• [WHAT THE TASK ASKS]
Tally the lines of the data below that contain the string "hexagon", matching case exactly. What is the count? Give only the number.
— start —
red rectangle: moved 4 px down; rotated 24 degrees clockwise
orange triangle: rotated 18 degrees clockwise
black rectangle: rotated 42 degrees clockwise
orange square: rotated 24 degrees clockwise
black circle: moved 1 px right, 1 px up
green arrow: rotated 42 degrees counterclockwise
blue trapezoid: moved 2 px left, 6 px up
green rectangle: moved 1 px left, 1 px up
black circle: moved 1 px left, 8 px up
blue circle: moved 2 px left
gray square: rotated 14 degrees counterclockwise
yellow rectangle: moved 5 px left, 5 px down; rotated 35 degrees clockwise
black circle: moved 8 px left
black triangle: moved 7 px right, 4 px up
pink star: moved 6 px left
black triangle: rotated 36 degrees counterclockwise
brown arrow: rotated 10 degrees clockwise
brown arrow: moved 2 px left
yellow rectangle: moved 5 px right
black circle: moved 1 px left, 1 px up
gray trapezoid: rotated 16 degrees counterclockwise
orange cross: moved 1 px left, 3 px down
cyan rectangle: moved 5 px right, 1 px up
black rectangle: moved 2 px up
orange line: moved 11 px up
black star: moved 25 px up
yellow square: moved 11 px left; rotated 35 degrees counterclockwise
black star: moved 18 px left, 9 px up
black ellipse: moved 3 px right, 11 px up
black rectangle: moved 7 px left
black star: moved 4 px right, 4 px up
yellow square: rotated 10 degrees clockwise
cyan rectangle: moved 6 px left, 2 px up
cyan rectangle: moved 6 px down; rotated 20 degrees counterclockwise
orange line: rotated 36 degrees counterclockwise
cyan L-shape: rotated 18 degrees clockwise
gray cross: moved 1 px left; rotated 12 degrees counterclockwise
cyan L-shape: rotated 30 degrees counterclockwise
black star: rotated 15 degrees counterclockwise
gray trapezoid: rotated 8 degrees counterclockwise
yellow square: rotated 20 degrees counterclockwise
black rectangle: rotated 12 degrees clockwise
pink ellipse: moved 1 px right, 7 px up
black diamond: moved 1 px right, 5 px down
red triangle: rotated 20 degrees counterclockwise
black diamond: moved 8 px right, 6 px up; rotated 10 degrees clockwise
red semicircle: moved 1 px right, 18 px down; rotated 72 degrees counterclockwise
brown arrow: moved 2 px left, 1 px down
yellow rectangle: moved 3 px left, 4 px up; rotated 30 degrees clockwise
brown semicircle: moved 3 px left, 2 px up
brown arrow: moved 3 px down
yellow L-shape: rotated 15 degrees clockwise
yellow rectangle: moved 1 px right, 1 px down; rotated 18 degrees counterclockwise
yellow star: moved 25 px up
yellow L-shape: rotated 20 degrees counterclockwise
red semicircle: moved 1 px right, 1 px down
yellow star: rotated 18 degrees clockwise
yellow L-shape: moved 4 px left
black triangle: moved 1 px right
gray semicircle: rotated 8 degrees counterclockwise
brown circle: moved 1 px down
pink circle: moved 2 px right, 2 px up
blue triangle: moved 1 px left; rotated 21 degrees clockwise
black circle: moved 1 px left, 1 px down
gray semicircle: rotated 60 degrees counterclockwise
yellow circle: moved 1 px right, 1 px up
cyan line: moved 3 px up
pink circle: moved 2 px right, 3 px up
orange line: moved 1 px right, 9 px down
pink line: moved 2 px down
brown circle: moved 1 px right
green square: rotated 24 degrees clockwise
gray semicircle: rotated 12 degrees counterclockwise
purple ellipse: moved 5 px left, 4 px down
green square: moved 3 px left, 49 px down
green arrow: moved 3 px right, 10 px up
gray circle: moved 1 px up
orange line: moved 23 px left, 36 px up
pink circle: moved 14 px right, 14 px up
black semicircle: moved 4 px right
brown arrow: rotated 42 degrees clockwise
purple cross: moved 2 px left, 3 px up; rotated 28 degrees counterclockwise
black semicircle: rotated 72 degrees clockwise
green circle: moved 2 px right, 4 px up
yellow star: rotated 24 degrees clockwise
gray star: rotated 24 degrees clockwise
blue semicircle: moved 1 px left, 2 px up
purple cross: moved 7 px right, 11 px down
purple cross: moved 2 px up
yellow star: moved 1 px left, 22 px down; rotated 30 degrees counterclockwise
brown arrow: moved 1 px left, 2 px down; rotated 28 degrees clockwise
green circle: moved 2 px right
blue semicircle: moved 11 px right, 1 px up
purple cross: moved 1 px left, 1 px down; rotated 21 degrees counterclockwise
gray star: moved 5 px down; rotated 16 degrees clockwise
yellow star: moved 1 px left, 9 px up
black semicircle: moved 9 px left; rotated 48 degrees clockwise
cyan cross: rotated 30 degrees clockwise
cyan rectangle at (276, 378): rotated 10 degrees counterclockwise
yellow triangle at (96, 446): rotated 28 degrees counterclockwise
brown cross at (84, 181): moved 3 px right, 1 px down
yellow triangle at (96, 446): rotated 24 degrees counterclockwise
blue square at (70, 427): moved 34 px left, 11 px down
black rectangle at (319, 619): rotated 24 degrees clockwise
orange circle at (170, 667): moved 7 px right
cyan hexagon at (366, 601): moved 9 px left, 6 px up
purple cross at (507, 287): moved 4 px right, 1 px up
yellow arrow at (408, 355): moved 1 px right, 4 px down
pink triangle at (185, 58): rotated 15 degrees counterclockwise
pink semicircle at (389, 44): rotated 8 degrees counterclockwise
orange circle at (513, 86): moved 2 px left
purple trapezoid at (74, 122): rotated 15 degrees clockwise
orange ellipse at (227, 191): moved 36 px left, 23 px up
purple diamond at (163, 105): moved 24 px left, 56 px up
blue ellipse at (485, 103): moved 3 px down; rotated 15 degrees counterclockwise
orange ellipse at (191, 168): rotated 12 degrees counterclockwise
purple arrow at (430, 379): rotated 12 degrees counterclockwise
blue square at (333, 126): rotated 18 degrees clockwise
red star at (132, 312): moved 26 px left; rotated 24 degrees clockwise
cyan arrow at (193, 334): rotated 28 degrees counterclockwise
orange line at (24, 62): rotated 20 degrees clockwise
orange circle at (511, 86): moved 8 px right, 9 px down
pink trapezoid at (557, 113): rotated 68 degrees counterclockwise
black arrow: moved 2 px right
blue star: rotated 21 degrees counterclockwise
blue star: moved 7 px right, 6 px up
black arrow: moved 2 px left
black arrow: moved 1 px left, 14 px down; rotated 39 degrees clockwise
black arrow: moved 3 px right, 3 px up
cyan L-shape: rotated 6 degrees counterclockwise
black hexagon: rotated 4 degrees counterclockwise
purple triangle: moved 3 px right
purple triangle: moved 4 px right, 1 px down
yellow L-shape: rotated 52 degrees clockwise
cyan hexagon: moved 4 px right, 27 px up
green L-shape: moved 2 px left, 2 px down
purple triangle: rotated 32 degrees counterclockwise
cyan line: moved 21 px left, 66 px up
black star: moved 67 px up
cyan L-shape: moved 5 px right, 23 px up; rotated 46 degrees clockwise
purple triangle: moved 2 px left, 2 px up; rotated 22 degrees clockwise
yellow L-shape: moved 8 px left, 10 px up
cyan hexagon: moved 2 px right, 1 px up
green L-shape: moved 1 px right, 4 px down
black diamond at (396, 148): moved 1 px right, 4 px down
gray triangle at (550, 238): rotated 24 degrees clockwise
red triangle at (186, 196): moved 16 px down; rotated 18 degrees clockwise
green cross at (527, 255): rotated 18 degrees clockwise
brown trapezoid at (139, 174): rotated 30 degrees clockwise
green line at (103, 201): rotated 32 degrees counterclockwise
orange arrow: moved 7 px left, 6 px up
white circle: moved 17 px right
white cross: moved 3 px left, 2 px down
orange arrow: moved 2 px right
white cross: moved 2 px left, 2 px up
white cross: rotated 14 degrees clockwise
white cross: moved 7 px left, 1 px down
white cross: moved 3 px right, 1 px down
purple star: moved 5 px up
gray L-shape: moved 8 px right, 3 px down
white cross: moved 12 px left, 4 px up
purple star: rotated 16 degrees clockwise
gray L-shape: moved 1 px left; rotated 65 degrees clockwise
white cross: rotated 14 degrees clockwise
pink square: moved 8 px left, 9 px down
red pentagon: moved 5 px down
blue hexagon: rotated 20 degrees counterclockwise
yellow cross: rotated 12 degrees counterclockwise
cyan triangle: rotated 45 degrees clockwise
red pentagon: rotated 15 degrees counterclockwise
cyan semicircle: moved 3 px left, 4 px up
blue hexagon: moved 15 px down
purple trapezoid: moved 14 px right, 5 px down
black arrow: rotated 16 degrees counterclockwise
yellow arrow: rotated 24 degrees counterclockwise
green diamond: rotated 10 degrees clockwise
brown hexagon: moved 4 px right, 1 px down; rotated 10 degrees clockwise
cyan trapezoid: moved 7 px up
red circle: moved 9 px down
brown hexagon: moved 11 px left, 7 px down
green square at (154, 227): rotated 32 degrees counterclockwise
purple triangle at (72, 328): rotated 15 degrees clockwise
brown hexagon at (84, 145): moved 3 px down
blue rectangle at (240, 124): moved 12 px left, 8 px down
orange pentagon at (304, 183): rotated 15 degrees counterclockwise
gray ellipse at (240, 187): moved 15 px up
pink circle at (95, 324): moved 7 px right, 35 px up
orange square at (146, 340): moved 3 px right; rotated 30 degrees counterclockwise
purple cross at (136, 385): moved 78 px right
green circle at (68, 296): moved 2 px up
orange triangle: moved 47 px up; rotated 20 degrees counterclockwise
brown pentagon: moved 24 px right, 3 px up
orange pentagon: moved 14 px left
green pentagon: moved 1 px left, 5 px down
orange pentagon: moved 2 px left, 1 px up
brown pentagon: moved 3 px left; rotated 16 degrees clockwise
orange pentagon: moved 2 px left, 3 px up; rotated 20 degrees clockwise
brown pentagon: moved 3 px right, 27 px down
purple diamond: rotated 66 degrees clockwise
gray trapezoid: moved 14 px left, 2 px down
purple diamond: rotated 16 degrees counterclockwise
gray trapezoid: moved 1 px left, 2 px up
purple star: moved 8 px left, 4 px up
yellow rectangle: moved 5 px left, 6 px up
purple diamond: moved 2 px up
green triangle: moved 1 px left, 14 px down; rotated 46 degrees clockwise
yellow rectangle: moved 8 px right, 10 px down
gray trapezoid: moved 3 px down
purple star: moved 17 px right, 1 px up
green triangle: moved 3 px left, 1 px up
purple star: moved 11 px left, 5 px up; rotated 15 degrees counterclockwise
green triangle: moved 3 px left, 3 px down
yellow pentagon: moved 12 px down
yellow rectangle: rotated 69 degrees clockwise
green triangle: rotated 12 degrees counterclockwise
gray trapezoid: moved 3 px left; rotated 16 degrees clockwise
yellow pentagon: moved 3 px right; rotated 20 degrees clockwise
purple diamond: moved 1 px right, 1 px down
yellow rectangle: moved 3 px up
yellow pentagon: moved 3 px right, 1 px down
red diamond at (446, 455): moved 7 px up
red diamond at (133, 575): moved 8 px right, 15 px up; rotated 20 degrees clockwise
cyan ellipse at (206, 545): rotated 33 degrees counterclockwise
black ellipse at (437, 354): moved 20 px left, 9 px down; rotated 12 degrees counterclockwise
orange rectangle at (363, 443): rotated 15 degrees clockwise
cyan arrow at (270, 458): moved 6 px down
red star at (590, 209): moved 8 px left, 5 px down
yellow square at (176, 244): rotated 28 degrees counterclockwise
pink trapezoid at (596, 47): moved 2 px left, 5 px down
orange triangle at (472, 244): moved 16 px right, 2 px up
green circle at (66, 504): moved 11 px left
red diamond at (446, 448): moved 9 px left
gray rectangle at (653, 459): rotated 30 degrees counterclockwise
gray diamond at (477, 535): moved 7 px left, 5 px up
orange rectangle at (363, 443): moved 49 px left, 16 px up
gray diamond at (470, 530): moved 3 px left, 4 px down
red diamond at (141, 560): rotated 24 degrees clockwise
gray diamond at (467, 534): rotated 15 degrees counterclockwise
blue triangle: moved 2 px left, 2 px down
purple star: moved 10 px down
— end —
• [RESULT FOR THIS EXERCISE]
9